* Objective
Pull out every line of the entries that contains the string "ottava".

* Rows
————————

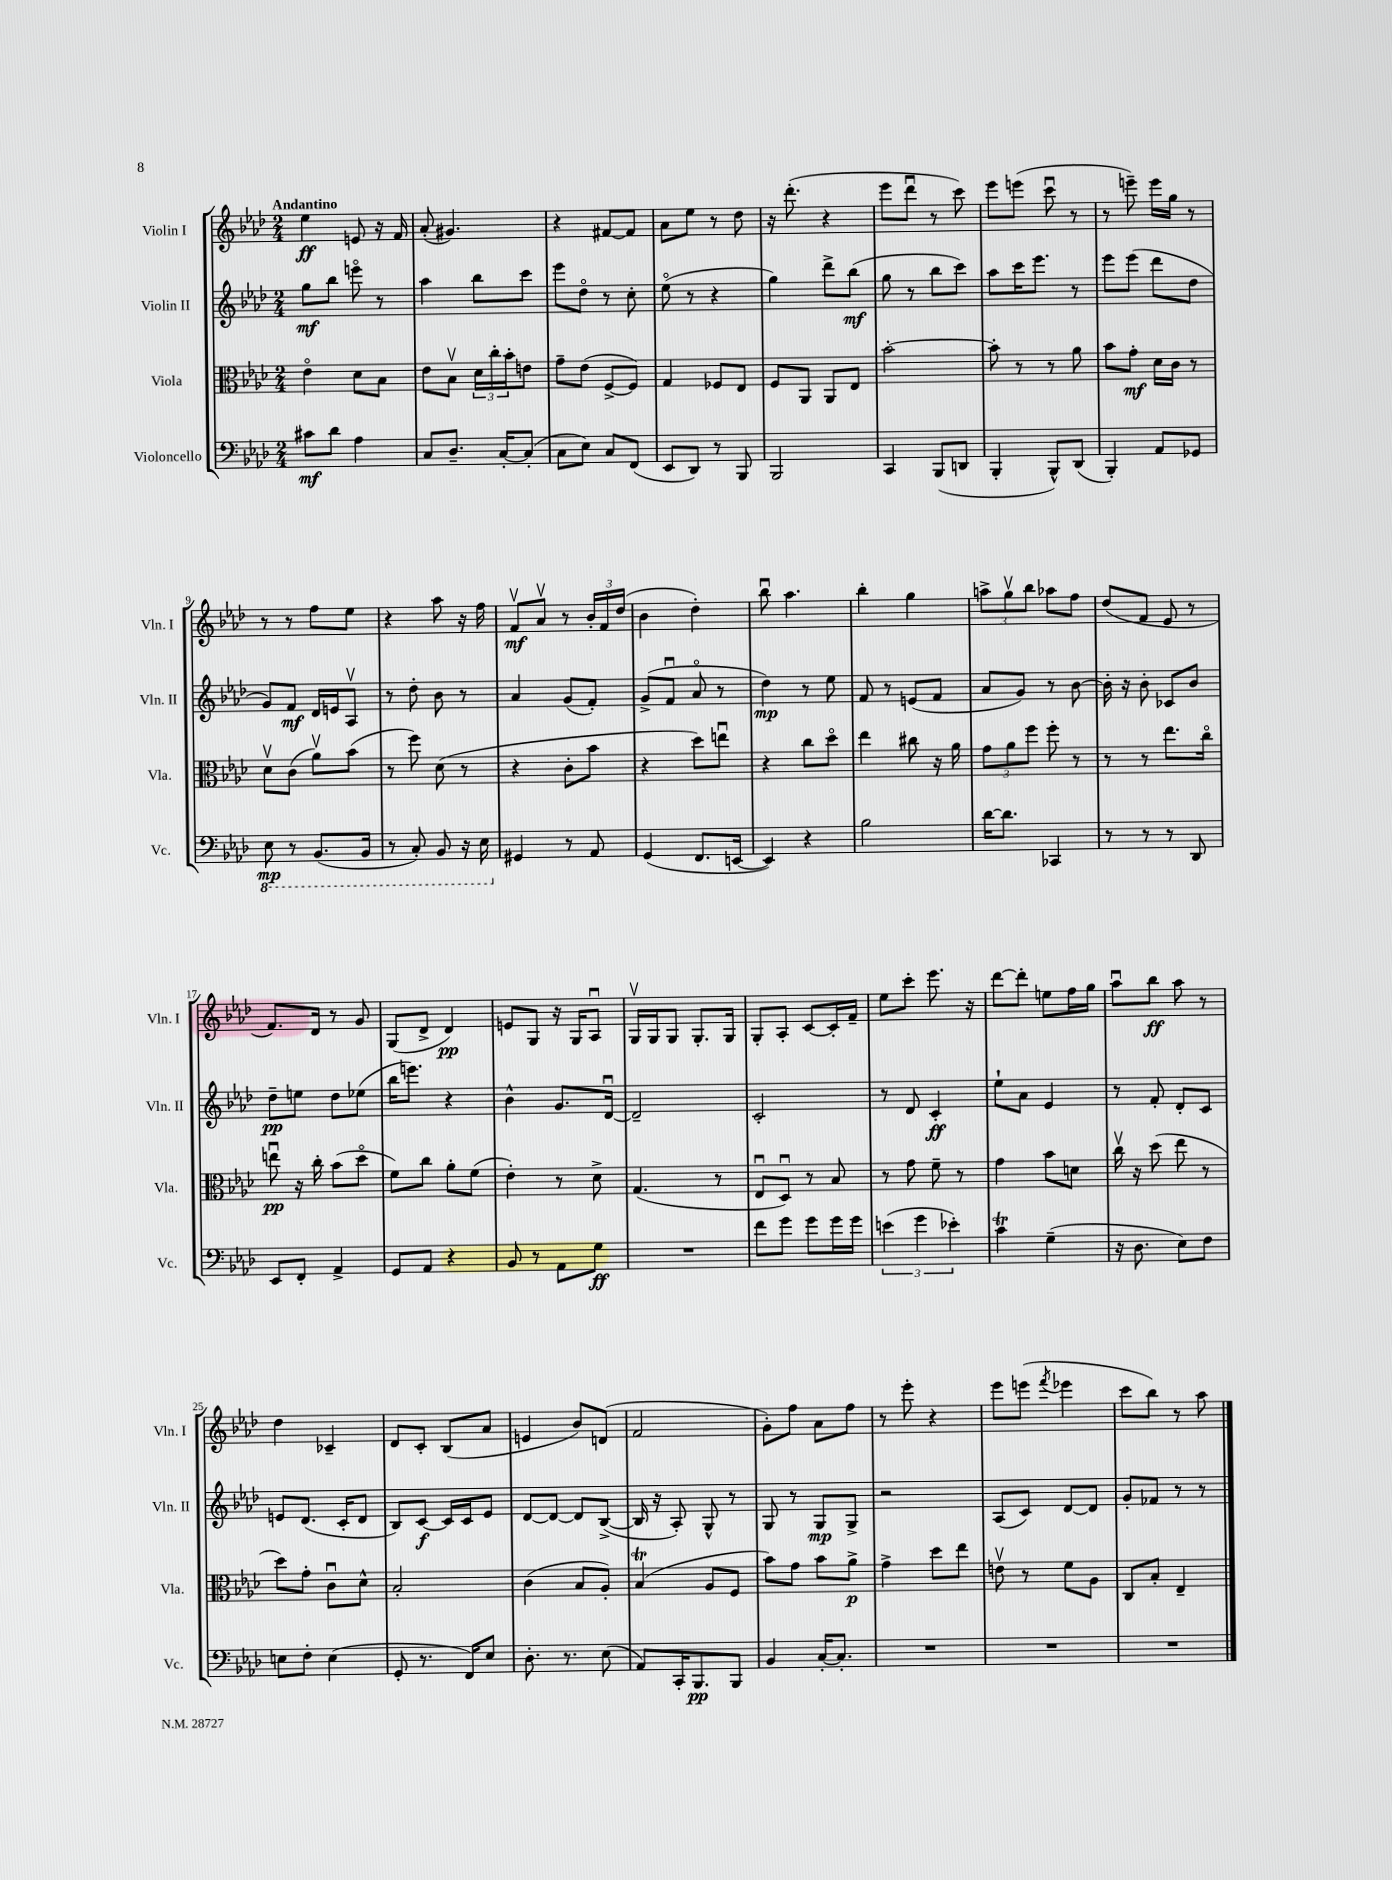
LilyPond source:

<<
\new StaffGroup <<
\new Staff = "s0" \with { instrumentName = "Violin I" shortInstrumentName = "Vln. I" } {
    \clef treble \key aes \major \numericTimeSignature \time 2/4 \tempo "Andantino"
    ees''4\ff e'8 r16 f'16 |
    aes'8-.( gis'4.) |
    r4 fis'8~ fis'8 |
    aes'8 ees''8 r8 des''8 |
    r16 des'''8.-.( r4 |
    ees'''8 des'''8\downbow r8 c'''8) |
    ees'''8 e'''8( c'''8\downbow r8 |
    r8 e'''8--) e'''16 g''16 r8 |
    r8 r8 f''8 ees''8 |
    r4 aes''8 r16 f''16 |
    f'8\upbow\mf aes'8\upbow r8 \tuplet 3/2 { bes'16-. f'16 des''16( } |
    bes'4 des''4-.) |
    bes''8\downbow aes''4. |
    bes''4-. g''4 |
    \tuplet 3/2 { a''8-> g''8\upbow bes''8 } aes''8 f''8 |
    des''8( f'8 ees'8 r8 |
    f'8.) des'16 r8 g'8 |
    g8( des'8-> des'4\pp) |
    e'8 g8 r16 g16 aes8\downbow |
    g16\upbow g16 g8 g8.-. g16 |
    g8-. aes8-. c'8~ c'16-. f'16-- |
    ees''8 c'''8-. ees'''8. r16 |
    des'''8~ des'''8-. e''8 f''16 g''16 |
    aes''8\downbow bes''8\ff aes''8 r8 |
    des''4 ces'4-- |
    des'8 c'8-. bes8( aes'8 |
    e'4 bes'8) d'8( |
    f'2 |
    g'8-.) f''8 aes'8 f''8 |
    r8 ees'''8-. r4 |
    ees'''8 e'''8( \acciaccatura { f'''8 } ees'''4 |
    c'''8 bes''8) r8 aes''8 \bar "|." |
}
\new Staff = "s1" \with { instrumentName = "Violin II" shortInstrumentName = "Vln. II" } {
    \clef treble \key aes \major \numericTimeSignature \time 2/4
    g''8\mf bes''8 e'''8\flageolet r8 |
    aes''4 bes''8 c'''8 |
    ees'''8 des''8\flageolet r8 c''8-. |
    ees''8\flageolet( r8 r4 |
    g''4) des'''8-> bes''8\mf( |
    g''8 r8 bes''8 c'''8) |
    aes''8 c'''16 ees'''8. r8 |
    ees'''8 ees'''8( des'''8 des''8 |
    g'8) f'8\mf des'16 e'16 aes8\upbow |
    r8 des''8-. bes'8 r8 |
    aes'4 g'8( f'8-.) |
    g'8->( f'8\downbow aes'8\flageolet r8 |
    des''4\mp) r8 ees''8 |
    f'8 r8 e'8( f'8 |
    aes'8 g'8) r8 bes'8~ |
    bes'16-. r16 bes'8-. ces'8 bes'8 |
    des''8--\pp e''8 des''8 ees''8( |
    bes''16 e'''8.) r4 |
    bes'4-^ g'8. des'16~\downbow |
    des'2-- |
    c'2-. |
    r8 des'8 c'4-.\ff |
    ees''8-! aes'8 ees'4 |
    r8 f'8-. des'8-. c'8 |
    e'8 des'8.( c'16-. des'8 |
    bes8) c'8~\f c'16 c'16 ees'8 |
    des'8~ des'8~ des'8 bes8~->( |
    bes16 r16 aes8-.) g8-^ r8 |
    g8 r8 g8\mp g8-> |
    r2 |
    aes8( c'8) des'8~ des'8 |
    g'8-. fes'8 r8 r8 \bar "|." |
}
\new Staff = "s2" \with { instrumentName = "Viola" shortInstrumentName = "Vla." } {
    \clef alto \key aes \major \numericTimeSignature \time 2/4
    ees'4\flageolet des'8 bes8 |
    ees'8 bes8\upbow \tuplet 3/2 { des'16 c''16-. bes'16-. } e'8 |
    g'8-- ees'8( f8~-> f8) |
    g4 fes8 ees8 |
    f8 aes,8 aes,8 ees8 |
    bes'2~-. |
    bes'8-. r8 r8 aes'8 |
    bes'8 g'8-.\mf des'16 c'16 r8 |
    des'8\upbow c'8( aes'8\upbow) bes'8( |
    r8 f''8) des'8( r8 |
    r4 c'8-. bes'8 |
    r4 des''8) e''8\downbow |
    r4 c''8 des''8\flageolet |
    ees''4 cis''8 r16 aes'16 |
    \tuplet 3/2 { g'8 aes'8 f''8 } f''8-. r8 |
    r8 r8 ees''8. c''16\flageolet |
    e''8\downbow\pp r16 c''16-. bes'8( des''8\flageolet |
    f'8) c''8 aes'8-. f'8( |
    ees'4-.) r8 des'8-> |
    g4.( r8 |
    ees8\downbow des8\downbow) r8 bes8 |
    r8 g'8 f'8-- r8 |
    g'4 bes'8 d'8 |
    c''16\upbow r16 des''8( ees''8 r8 |
    des''8) g'8-. c'8\downbow des'8-^ |
    bes2-. |
    c'4( bes8 aes8-.) |
    bes4\trill( aes8 f8 |
    bes'8) g'8 bes'8 aes'8->\p |
    g'4-> des''8 ees''8 |
    e'8\upbow r8 f'8 aes8 |
    c8 bes8-. ees4-- \bar "|." |
}
\new Staff = "s3" \with { instrumentName = "Violoncello" shortInstrumentName = "Vc." } {
    \clef bass \key aes \major \numericTimeSignature \time 2/4
    cis'8\mf des'8 aes4 |
    c8 des8.-- c16~-. c8-.( |
    c8 ees8) c8 f,8( |
    ees,8 des,8) r8 bes,,8 |
    bes,,2 |
    c,4 bes,,8( d,8 |
    bes,,4-. bes,,8-^) des,8( |
    bes,,4-.) aes,8 ges,8 |
    \ottava #-1 ees,8\mp r8 bes,,8.( bes,,16 |
    r8 c,8-.) bes,,8 r16 ees,16 \ottava #0 |
    gis,4 r8 aes,8 |
    g,4( f,8. e,16~ |
    e,4) r4 |
    bes2 |
    des'16~ des'8. ces,4 |
    r8 r8 r8 des,8 |
    ees,8 f,8-. aes,4-> |
    g,8 aes,8 r4 |
    bes,8 r8 aes,8 g8\ff |
    R2 |
    f'8 g'8 g'8 g'16 g'16 |
    \tuplet 3/2 { e'4( g'4 ees'4-.) } |
    c'4\trill g4--( |
    r16 des8. ees8) f8 |
    e8 f8-. e4( |
    g,8-. r8. f,16) ees8 |
    des8.-. r8. ees8( |
    aes,8) c,16-. bes,,8.\pp bes,,8 |
    bes,4 c16~-. c8.-. |
    R2 |
    R2 |
    R2 \bar "|." |
}
>>
>>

————————

* Problem solution
    \ottava #-1 ees,8\mp r8 bes,,8.( bes,,16 |
    r8 c,8-.) bes,,8 r16 ees,16 \ottava #0 |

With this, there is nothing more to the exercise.